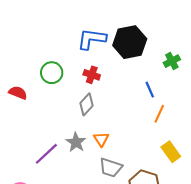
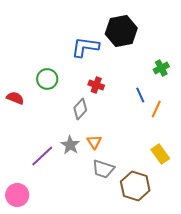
black hexagon: (130, 42) -> (121, 31), moved
red cross: (92, 75) -> (96, 85), moved
orange line: (159, 114) -> (156, 109), moved

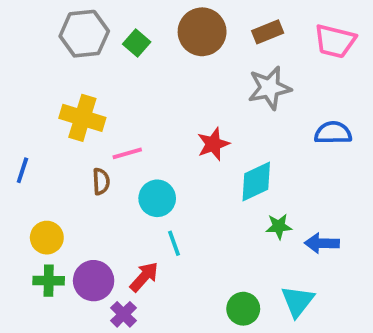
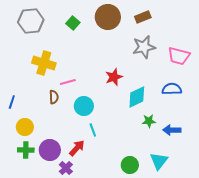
gray hexagon: (84, 34) -> (31, 21), moved
pink trapezoid: (335, 41) -> (179, 56), moved
blue semicircle: (333, 133) -> (172, 89), moved
blue line: (22, 170) -> (12, 102), moved

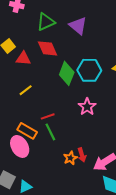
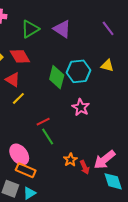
red diamond: (48, 48) -> (20, 56), moved
red triangle: (23, 58) -> (13, 80), moved, turned 35
orange rectangle: (27, 131) -> (26, 170), moved
red arrow: (82, 155) -> (85, 167), moved

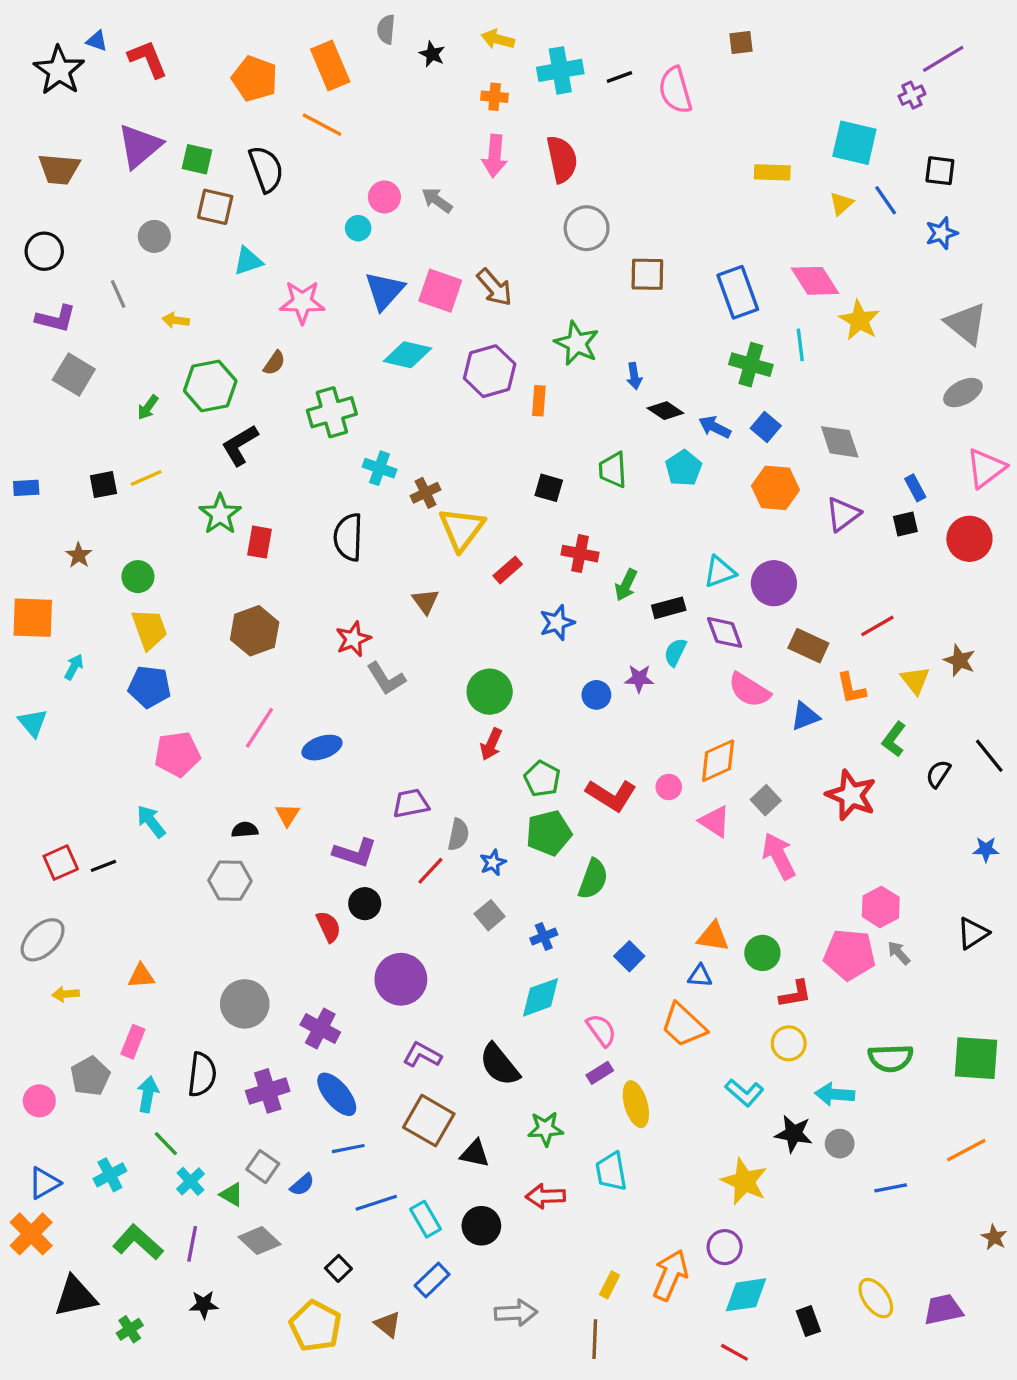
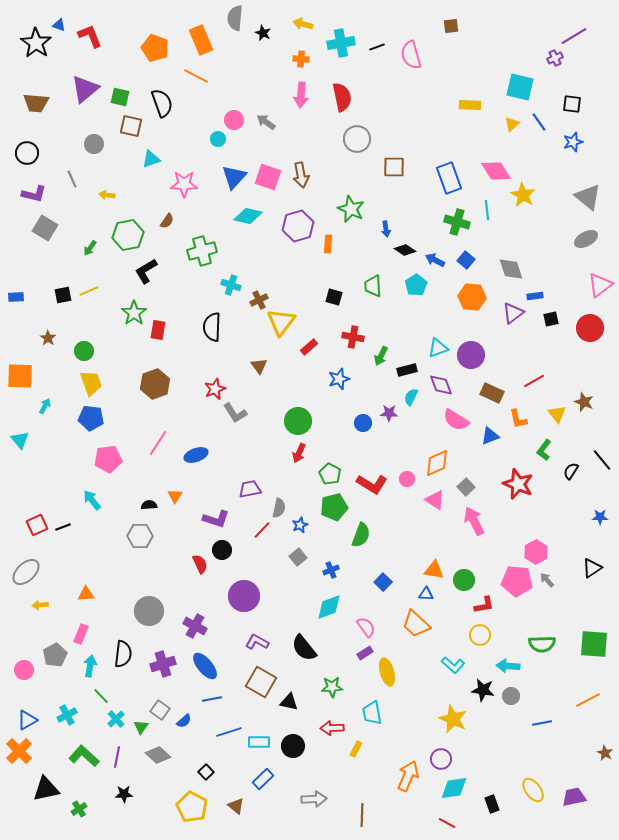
gray semicircle: (386, 29) -> (235, 18), size x1.4
brown arrow: (495, 287) -> (301, 175), turned 30
blue rectangle: (915, 488) -> (535, 296), moved, turned -70
green triangle: (232, 1195) -> (141, 727), turned 35
cyan rectangle: (426, 1219) -> (259, 742), turned -60
yellow rectangle: (610, 1285) -> (356, 749), moved

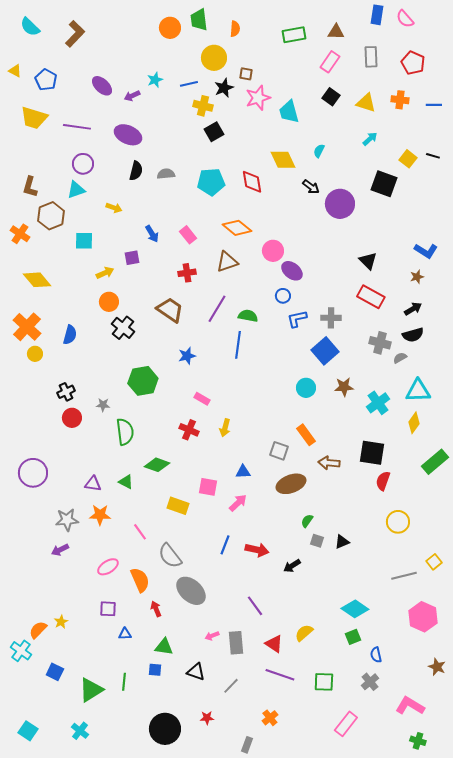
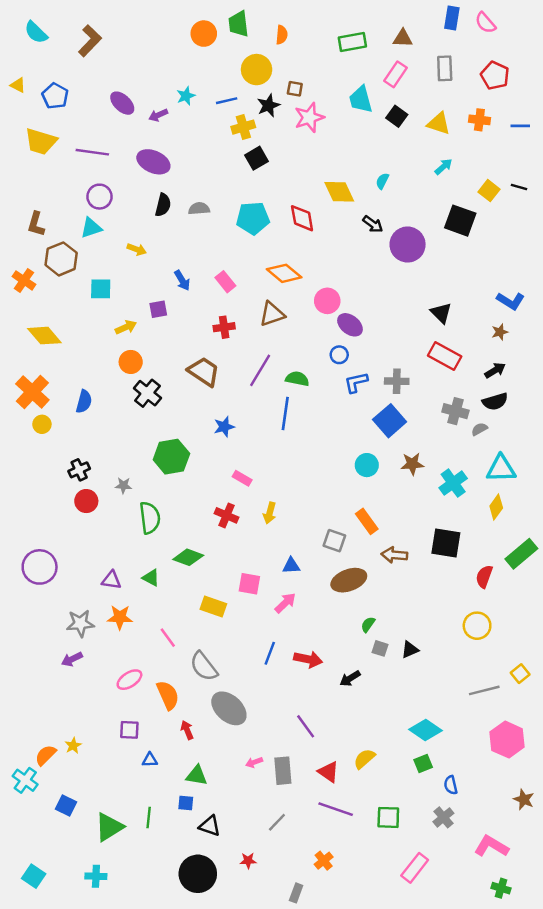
yellow cross: (203, 106) -> (243, 127), turned -30
cyan trapezoid: (289, 112) -> (361, 99), moved
red semicircle: (383, 481) -> (484, 577), moved
black triangle: (196, 672) -> (210, 826), moved
cyan cross: (80, 731) -> (96, 876), turned -36

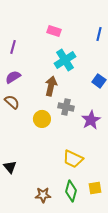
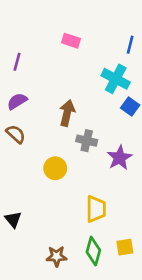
cyan cross: (65, 60) -> (116, 79), moved, turned -30
yellow circle: (42, 119) -> (55, 168), moved
yellow trapezoid: (73, 159) -> (96, 209), turned -115

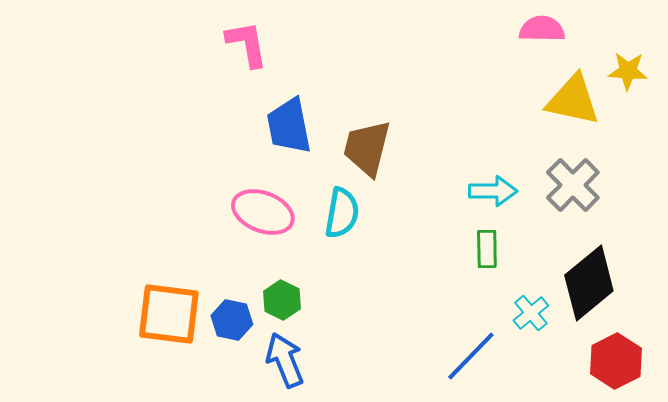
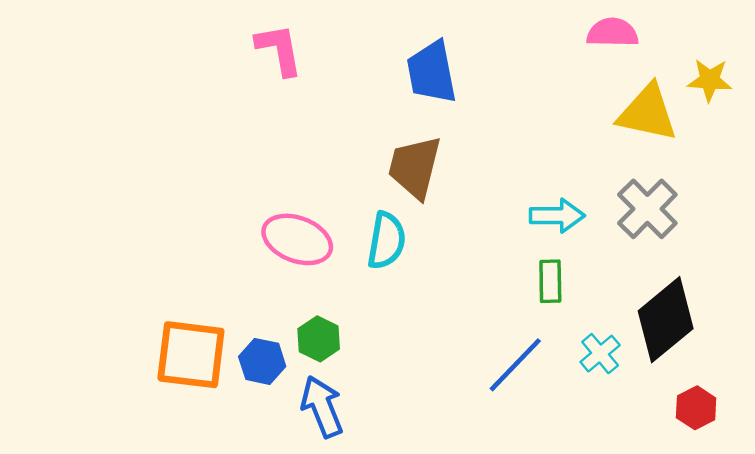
blue trapezoid: (289, 126) -> (432, 72), moved
blue line: (471, 356) -> (515, 365), moved
red hexagon: (616, 361) -> (696, 408), size x0.7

Task objective: With the pictures left out, give again exactly the lines from the one that contains "cyan cross: (65, 60)" through the final line of the data above.

Solution:
cyan cross: (65, 60) -> (116, 79), moved, turned -30
yellow circle: (42, 119) -> (55, 168), moved
yellow trapezoid: (73, 159) -> (96, 209), turned -115

blue trapezoid: (289, 126) -> (432, 72), moved
blue line: (471, 356) -> (515, 365), moved
red hexagon: (616, 361) -> (696, 408), size x0.7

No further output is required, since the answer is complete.